## AVAILABLE RECORDS

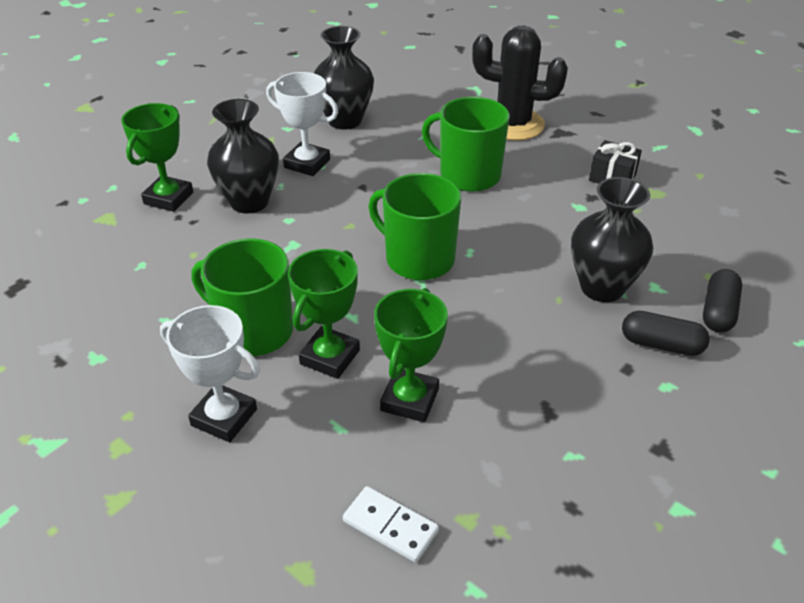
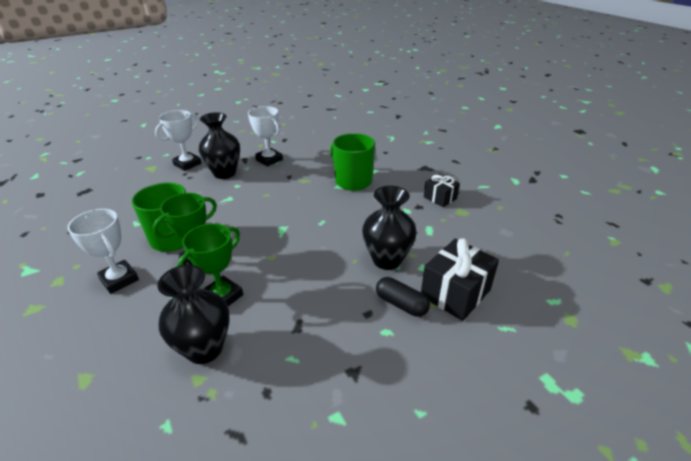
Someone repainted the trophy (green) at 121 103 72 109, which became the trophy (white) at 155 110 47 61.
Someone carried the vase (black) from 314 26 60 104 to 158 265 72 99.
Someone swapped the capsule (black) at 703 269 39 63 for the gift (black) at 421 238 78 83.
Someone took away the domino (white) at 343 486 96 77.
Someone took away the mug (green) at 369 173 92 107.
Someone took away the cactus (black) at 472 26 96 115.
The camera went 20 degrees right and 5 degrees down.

## WORK REQUEST
Respond with an exact reproduction of the lines running from the one that contains "Someone took away the cactus" through the end of the material.

## SOLUTION TO THIS PROBLEM
Someone took away the cactus (black) at 472 26 96 115.
The camera went 20 degrees right and 5 degrees down.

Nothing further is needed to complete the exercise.